(Saved data entries)
• • • • • • •
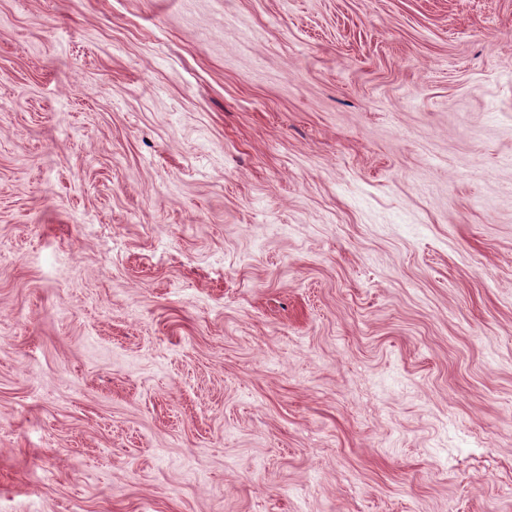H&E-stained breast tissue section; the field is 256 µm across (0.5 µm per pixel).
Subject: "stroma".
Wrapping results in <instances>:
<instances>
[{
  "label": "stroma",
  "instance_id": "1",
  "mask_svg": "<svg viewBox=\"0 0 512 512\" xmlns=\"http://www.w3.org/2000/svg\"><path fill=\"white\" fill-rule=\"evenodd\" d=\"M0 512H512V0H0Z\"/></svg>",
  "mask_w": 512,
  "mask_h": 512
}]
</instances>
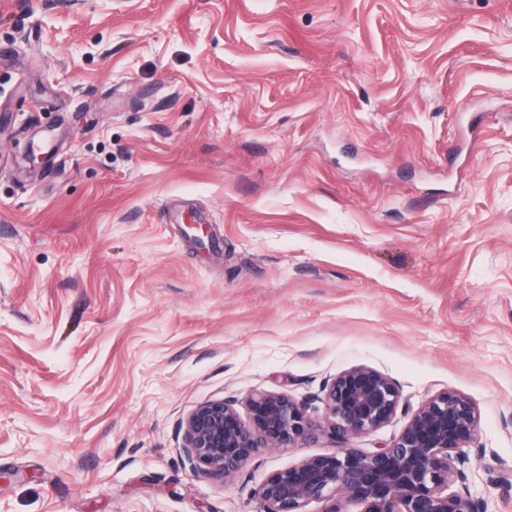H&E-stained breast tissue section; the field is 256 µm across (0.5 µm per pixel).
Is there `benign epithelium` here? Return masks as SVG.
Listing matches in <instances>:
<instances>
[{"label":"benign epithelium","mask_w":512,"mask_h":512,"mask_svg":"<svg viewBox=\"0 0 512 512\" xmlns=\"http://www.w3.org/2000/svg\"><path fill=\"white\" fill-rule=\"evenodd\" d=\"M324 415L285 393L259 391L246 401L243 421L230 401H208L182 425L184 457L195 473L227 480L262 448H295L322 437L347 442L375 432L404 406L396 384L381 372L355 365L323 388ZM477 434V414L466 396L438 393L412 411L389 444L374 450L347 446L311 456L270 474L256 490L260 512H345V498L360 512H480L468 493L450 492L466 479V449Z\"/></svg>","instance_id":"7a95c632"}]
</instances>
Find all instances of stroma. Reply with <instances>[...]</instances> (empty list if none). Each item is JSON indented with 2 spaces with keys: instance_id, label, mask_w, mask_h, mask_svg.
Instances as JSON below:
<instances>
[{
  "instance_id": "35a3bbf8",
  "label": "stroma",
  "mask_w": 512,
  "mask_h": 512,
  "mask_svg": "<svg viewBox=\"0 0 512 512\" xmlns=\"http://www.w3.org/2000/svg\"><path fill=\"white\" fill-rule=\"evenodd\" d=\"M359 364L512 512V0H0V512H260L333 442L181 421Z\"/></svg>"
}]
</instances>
• • • • • • •
# Given task
Write out each entry exactly as given, but skip the pictures.

# Answer for the task
H&E-stained breast tissue section; the field is 256 µm across (0.5 µm per pixel).
Subject: "stroma".
Wrapping results in <instances>:
<instances>
[{
  "label": "stroma",
  "instance_id": "1",
  "mask_svg": "<svg viewBox=\"0 0 512 512\" xmlns=\"http://www.w3.org/2000/svg\"><path fill=\"white\" fill-rule=\"evenodd\" d=\"M0 512H512V0H0Z\"/></svg>",
  "mask_w": 512,
  "mask_h": 512
}]
</instances>
H&E-stained breast tissue section; the field is 256 µm across (0.5 µm per pixel).
Is there `benign epithelium` here? Return masks as SVG.
Listing matches in <instances>:
<instances>
[{"label":"benign epithelium","mask_w":512,"mask_h":512,"mask_svg":"<svg viewBox=\"0 0 512 512\" xmlns=\"http://www.w3.org/2000/svg\"><path fill=\"white\" fill-rule=\"evenodd\" d=\"M324 415L285 393L259 391L246 401L243 421L230 401H208L182 425L184 457L195 473L227 480L262 448H295L322 437L347 442L375 432L404 406L396 384L381 372L355 365L323 388ZM477 434V414L466 396L438 393L412 411L389 444L374 450L347 446L311 456L270 474L256 490L260 512H345V498L360 512H480L468 493L450 492L466 479V449Z\"/></svg>","instance_id":"7a95c632"}]
</instances>
Find all instances of stroma. Reply with <instances>[...]</instances> (empty list if none). Each item is JSON indented with 2 spaces with keys: instance_id, label, mask_w, mask_h, mask_svg.
Instances as JSON below:
<instances>
[{
  "instance_id": "35a3bbf8",
  "label": "stroma",
  "mask_w": 512,
  "mask_h": 512,
  "mask_svg": "<svg viewBox=\"0 0 512 512\" xmlns=\"http://www.w3.org/2000/svg\"><path fill=\"white\" fill-rule=\"evenodd\" d=\"M359 364L512 512V0H0V512H260L333 442L181 421Z\"/></svg>"
}]
</instances>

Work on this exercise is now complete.